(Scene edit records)
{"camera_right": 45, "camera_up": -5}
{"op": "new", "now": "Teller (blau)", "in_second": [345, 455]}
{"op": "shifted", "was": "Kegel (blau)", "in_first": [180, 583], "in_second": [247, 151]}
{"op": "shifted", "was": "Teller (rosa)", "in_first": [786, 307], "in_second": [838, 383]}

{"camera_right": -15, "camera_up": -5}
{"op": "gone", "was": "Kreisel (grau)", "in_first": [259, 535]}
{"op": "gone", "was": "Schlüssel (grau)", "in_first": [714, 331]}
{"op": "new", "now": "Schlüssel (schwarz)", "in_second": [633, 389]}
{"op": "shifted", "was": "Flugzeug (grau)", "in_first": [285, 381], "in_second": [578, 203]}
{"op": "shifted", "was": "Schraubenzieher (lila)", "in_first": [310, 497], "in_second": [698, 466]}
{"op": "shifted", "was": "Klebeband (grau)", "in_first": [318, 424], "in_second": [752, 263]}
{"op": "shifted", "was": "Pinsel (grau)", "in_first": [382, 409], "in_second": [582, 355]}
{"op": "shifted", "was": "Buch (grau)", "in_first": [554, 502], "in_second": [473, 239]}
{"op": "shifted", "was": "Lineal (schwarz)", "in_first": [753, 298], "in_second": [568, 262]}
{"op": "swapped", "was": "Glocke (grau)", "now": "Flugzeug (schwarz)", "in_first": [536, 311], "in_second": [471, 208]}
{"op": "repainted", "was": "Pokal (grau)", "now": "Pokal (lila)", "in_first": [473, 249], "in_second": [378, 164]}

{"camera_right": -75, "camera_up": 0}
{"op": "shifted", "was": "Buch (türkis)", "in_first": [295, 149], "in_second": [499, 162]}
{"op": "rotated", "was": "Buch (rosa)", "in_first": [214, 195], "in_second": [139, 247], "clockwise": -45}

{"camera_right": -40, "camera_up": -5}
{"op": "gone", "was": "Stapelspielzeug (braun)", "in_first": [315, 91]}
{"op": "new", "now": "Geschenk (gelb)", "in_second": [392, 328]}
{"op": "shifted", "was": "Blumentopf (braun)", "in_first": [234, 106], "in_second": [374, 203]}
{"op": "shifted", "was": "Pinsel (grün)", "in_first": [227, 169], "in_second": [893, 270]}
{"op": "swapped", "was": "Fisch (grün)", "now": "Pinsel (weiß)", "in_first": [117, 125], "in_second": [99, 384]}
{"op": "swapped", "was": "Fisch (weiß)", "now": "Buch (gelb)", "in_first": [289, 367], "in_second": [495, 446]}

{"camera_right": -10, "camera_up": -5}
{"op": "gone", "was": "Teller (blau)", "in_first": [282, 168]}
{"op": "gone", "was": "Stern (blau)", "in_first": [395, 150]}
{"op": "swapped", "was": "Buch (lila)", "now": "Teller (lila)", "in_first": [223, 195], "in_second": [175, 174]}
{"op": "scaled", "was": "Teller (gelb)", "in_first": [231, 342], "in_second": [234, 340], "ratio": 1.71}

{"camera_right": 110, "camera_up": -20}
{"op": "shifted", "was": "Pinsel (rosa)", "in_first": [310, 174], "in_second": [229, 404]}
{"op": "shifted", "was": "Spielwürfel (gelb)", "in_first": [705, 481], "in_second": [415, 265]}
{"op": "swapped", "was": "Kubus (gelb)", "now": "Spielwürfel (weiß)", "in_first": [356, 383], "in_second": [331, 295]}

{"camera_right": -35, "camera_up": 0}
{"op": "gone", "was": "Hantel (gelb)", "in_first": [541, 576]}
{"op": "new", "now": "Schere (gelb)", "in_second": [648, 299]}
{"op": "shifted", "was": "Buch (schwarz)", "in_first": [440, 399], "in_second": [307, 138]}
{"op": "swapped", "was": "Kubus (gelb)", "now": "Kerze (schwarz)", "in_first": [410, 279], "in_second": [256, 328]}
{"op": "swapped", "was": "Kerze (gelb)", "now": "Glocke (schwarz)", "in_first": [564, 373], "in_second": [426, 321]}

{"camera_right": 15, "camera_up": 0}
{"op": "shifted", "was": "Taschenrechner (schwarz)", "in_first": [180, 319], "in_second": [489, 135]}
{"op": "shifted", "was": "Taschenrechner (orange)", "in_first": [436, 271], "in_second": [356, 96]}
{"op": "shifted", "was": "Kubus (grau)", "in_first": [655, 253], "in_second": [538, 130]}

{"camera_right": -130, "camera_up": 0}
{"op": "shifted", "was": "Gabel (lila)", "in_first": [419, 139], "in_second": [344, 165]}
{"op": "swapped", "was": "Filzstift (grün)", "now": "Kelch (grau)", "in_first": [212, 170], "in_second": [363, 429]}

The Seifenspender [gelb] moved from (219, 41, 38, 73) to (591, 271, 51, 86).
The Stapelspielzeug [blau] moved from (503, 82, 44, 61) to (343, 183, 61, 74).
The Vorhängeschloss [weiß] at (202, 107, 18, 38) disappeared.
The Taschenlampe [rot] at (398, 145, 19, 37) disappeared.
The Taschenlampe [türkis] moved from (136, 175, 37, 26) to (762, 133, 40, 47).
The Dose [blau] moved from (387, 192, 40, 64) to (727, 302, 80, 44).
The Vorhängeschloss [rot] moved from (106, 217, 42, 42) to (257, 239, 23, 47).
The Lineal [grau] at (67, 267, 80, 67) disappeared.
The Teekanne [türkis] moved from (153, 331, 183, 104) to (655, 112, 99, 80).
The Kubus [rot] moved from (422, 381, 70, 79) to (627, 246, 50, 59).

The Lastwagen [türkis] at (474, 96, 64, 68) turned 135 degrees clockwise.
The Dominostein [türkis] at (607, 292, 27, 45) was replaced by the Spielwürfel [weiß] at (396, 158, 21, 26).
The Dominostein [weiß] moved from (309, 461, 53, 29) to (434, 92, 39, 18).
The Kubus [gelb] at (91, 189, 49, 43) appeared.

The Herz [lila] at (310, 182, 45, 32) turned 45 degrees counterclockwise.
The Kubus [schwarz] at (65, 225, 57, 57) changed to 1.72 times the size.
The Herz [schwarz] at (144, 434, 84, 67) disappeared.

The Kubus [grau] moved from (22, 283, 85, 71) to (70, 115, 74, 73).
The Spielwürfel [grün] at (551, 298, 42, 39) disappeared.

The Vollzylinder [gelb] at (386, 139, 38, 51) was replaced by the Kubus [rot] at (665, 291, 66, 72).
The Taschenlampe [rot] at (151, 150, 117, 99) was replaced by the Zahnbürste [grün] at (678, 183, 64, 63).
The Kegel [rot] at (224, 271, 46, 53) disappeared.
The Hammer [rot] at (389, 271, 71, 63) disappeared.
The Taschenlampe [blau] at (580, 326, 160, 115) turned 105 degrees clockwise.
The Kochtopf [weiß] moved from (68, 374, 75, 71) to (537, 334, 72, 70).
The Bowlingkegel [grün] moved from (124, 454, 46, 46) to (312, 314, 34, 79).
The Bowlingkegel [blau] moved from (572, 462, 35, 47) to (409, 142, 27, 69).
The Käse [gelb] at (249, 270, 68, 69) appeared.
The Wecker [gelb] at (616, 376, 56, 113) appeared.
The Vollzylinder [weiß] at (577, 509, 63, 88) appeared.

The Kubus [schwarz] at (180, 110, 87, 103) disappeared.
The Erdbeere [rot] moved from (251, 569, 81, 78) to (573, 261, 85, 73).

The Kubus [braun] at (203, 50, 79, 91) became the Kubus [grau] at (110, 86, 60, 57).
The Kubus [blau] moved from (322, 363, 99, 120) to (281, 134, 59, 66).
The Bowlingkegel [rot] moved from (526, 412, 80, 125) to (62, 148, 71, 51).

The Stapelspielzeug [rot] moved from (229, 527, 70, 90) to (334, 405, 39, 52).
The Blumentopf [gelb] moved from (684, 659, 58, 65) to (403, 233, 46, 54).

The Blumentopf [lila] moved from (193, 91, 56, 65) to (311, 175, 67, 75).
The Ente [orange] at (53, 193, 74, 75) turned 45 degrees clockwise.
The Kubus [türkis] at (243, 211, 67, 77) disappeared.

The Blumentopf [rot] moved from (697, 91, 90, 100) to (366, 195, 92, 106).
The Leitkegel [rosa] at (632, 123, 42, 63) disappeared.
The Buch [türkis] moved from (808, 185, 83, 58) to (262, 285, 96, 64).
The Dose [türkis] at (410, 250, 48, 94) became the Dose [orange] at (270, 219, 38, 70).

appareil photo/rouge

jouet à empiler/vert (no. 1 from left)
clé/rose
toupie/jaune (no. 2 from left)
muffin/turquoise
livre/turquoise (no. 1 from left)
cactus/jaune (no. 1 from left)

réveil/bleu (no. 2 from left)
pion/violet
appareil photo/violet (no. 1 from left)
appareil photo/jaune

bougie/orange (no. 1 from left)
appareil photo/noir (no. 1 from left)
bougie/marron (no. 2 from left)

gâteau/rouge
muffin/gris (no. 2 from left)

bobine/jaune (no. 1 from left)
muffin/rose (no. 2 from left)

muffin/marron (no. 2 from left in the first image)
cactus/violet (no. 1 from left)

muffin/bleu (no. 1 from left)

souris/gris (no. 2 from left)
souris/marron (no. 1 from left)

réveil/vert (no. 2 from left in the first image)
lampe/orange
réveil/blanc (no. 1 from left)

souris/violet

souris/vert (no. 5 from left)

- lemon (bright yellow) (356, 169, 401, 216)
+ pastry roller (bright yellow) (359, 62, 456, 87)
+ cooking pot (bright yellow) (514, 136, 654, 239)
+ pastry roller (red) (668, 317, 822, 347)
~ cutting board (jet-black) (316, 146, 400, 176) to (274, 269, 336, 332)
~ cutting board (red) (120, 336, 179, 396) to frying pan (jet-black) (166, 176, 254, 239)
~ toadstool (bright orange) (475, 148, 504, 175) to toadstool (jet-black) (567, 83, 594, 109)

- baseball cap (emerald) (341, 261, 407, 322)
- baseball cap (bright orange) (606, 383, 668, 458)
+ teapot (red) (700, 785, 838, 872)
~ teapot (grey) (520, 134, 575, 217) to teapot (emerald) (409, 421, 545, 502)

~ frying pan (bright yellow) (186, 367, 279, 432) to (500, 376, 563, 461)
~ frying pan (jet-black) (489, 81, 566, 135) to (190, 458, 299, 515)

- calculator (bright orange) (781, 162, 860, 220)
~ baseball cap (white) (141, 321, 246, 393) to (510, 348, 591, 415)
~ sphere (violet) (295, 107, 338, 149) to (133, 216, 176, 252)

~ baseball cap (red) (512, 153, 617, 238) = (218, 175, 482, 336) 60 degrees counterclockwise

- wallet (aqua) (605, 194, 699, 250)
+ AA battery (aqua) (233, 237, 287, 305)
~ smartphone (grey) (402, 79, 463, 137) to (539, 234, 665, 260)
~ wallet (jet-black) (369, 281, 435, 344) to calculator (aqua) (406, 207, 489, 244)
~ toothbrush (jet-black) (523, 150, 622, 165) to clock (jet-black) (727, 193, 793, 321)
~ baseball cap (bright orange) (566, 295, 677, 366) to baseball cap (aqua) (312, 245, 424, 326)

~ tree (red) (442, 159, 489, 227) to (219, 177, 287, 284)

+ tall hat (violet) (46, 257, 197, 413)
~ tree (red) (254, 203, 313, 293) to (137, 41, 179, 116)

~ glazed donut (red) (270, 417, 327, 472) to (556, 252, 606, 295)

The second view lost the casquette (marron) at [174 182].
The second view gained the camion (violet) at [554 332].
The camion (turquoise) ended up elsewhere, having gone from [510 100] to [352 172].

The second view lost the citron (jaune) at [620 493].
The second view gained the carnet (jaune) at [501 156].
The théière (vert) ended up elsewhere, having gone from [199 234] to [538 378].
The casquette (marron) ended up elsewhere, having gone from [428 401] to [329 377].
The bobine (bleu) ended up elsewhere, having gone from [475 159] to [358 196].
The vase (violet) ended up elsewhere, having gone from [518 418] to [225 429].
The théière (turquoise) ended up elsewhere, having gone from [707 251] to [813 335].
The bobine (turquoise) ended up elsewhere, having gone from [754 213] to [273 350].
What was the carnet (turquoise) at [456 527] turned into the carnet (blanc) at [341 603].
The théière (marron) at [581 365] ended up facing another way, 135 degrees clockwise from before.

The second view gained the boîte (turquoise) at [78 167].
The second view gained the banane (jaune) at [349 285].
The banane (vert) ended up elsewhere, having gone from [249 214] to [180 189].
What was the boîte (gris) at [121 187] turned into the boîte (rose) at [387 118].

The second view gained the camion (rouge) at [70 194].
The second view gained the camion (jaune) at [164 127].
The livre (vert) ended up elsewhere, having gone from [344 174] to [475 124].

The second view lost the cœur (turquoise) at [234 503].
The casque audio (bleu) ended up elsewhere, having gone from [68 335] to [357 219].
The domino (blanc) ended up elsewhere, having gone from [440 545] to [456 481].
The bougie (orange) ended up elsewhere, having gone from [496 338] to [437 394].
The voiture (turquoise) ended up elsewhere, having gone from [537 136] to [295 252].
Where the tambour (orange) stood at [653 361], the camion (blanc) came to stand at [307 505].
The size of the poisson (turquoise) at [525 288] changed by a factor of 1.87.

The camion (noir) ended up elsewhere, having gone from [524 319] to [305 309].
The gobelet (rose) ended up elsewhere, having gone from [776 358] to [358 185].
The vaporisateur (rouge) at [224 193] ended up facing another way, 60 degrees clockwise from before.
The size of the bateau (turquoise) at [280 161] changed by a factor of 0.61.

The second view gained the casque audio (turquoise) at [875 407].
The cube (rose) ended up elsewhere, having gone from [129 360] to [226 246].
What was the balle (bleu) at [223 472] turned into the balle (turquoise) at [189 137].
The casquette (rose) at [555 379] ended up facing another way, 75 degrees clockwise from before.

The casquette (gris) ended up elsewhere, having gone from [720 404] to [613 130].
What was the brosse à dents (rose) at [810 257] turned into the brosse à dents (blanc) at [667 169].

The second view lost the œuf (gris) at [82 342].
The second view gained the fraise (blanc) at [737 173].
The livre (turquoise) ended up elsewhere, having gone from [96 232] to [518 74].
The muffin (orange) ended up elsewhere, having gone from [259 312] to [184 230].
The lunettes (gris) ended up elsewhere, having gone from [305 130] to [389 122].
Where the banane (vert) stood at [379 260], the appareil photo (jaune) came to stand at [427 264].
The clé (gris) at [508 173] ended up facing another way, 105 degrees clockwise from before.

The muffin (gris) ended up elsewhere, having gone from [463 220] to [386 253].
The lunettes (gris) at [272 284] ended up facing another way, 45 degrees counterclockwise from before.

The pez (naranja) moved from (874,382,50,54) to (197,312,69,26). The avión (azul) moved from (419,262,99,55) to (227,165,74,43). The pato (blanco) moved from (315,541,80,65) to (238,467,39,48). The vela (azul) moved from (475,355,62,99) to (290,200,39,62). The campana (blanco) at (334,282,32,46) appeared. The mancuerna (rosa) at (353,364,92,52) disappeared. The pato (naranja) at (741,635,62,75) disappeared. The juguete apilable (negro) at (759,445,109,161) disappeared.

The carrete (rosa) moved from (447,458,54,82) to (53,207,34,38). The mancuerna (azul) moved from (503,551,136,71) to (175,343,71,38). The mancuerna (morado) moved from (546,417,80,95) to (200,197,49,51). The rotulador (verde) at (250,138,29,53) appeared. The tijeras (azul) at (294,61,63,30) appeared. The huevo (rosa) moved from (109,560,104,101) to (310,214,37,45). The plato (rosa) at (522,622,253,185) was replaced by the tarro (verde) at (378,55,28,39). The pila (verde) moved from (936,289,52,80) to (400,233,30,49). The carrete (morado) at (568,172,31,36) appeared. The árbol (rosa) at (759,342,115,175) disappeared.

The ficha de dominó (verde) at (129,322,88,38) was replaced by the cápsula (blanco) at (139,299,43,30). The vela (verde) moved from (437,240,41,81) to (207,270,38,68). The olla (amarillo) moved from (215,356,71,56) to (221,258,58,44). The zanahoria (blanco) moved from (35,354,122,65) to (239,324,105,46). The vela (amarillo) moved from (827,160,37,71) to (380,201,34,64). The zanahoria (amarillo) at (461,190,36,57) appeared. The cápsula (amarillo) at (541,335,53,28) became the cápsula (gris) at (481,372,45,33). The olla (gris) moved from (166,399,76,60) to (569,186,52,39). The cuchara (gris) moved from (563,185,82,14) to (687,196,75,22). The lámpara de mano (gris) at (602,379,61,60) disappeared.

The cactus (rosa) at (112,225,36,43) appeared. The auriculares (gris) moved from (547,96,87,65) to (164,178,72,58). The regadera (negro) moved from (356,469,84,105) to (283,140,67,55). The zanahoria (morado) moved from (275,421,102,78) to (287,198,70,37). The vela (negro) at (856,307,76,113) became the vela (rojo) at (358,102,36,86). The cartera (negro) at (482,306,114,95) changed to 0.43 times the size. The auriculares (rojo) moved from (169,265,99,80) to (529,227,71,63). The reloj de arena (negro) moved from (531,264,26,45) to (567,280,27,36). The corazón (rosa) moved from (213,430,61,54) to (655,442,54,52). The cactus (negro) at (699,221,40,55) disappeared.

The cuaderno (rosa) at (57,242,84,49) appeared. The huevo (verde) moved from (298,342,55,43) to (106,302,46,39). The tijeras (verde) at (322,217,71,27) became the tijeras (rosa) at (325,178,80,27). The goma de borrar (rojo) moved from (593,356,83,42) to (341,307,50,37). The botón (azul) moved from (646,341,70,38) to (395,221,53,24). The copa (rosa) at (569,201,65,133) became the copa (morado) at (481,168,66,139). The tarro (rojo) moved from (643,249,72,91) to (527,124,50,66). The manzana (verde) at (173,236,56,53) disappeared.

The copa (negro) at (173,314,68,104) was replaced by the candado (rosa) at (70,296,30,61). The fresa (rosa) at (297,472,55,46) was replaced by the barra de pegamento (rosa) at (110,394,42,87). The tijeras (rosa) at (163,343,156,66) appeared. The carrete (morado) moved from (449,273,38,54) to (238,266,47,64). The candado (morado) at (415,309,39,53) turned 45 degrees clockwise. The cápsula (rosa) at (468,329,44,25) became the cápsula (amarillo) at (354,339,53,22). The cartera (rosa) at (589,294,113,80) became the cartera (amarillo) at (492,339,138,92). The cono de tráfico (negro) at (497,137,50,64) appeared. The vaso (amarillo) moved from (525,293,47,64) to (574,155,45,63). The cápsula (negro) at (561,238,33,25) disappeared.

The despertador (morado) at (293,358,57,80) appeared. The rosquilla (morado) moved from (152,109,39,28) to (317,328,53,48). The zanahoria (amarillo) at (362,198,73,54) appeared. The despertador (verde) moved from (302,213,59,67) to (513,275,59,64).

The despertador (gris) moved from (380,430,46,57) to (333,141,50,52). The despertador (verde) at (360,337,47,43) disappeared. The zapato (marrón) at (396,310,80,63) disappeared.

Your goal | Retype the records above, but only those lines that fall between the line containing "The Seifenspender [gelb]" and the line containing "The Teekanne [türkis]", with both of those lines included, exactly as written.

Answer below |
The Seifenspender [gelb] moved from (219, 41, 38, 73) to (591, 271, 51, 86).
The Stapelspielzeug [blau] moved from (503, 82, 44, 61) to (343, 183, 61, 74).
The Vorhängeschloss [weiß] at (202, 107, 18, 38) disappeared.
The Taschenlampe [rot] at (398, 145, 19, 37) disappeared.
The Taschenlampe [türkis] moved from (136, 175, 37, 26) to (762, 133, 40, 47).
The Dose [blau] moved from (387, 192, 40, 64) to (727, 302, 80, 44).
The Vorhängeschloss [rot] moved from (106, 217, 42, 42) to (257, 239, 23, 47).
The Lineal [grau] at (67, 267, 80, 67) disappeared.
The Teekanne [türkis] moved from (153, 331, 183, 104) to (655, 112, 99, 80).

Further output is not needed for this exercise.